* TASK BRIEF:
In the copy, keep every line below as it is and leave out the pictures.

* PROVIDED RECORDS:

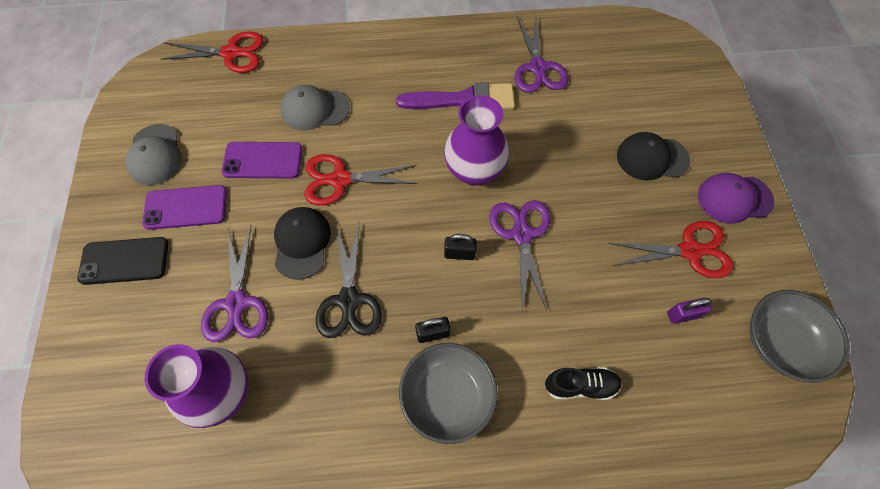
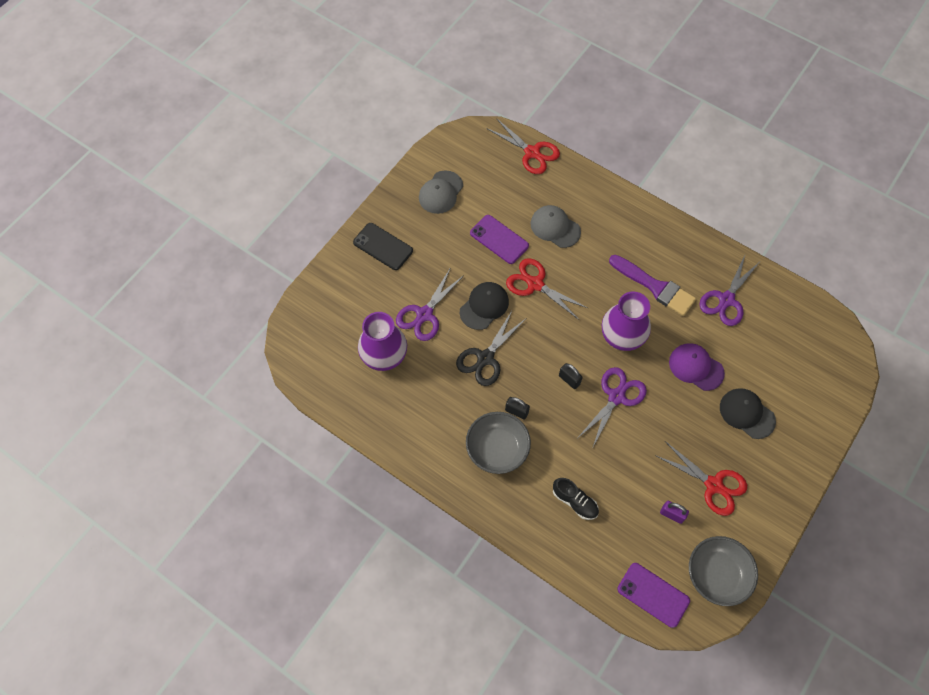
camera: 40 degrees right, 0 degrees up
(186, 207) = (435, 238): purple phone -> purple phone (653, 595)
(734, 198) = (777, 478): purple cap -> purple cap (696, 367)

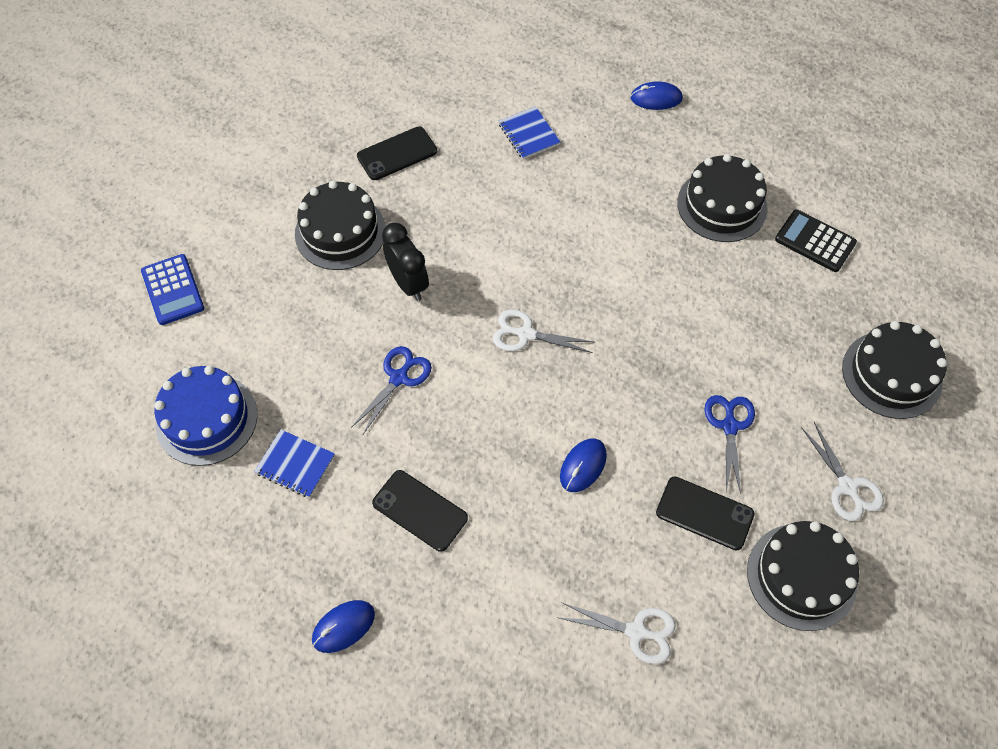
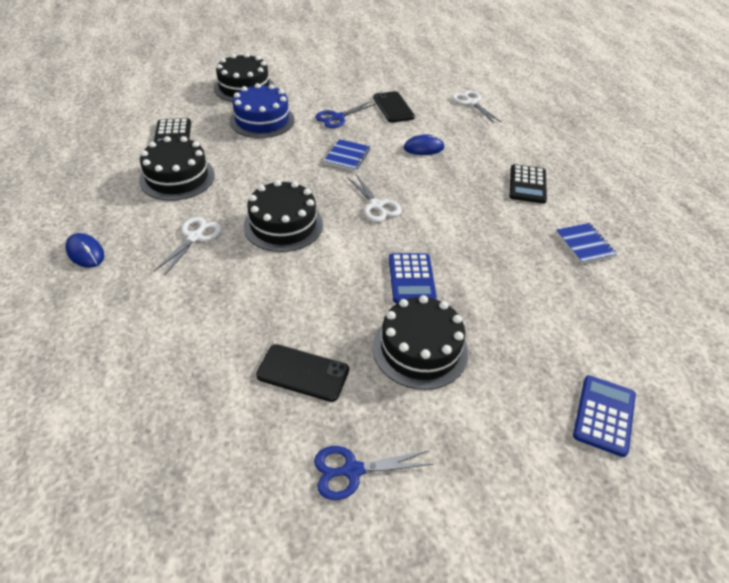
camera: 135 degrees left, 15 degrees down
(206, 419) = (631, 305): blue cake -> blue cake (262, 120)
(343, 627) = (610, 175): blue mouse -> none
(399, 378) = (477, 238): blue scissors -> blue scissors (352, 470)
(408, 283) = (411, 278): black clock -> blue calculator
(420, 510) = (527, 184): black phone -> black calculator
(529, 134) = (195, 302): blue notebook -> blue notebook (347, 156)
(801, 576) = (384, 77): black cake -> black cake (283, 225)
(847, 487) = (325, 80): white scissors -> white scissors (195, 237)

* ANSWER TO THIS TASK:
camera: 40 degrees right, 0 degrees up
(186, 207) = (435, 238): purple phone -> purple phone (653, 595)
(734, 198) = (777, 478): purple cap -> purple cap (696, 367)

camera: 135 degrees left, 15 degrees down
(206, 419) = (631, 305): blue cake -> blue cake (262, 120)
(343, 627) = (610, 175): blue mouse -> none
(399, 378) = (477, 238): blue scissors -> blue scissors (352, 470)
(408, 283) = (411, 278): black clock -> blue calculator
(420, 510) = (527, 184): black phone -> black calculator
(529, 134) = (195, 302): blue notebook -> blue notebook (347, 156)
(801, 576) = (384, 77): black cake -> black cake (283, 225)
(847, 487) = (325, 80): white scissors -> white scissors (195, 237)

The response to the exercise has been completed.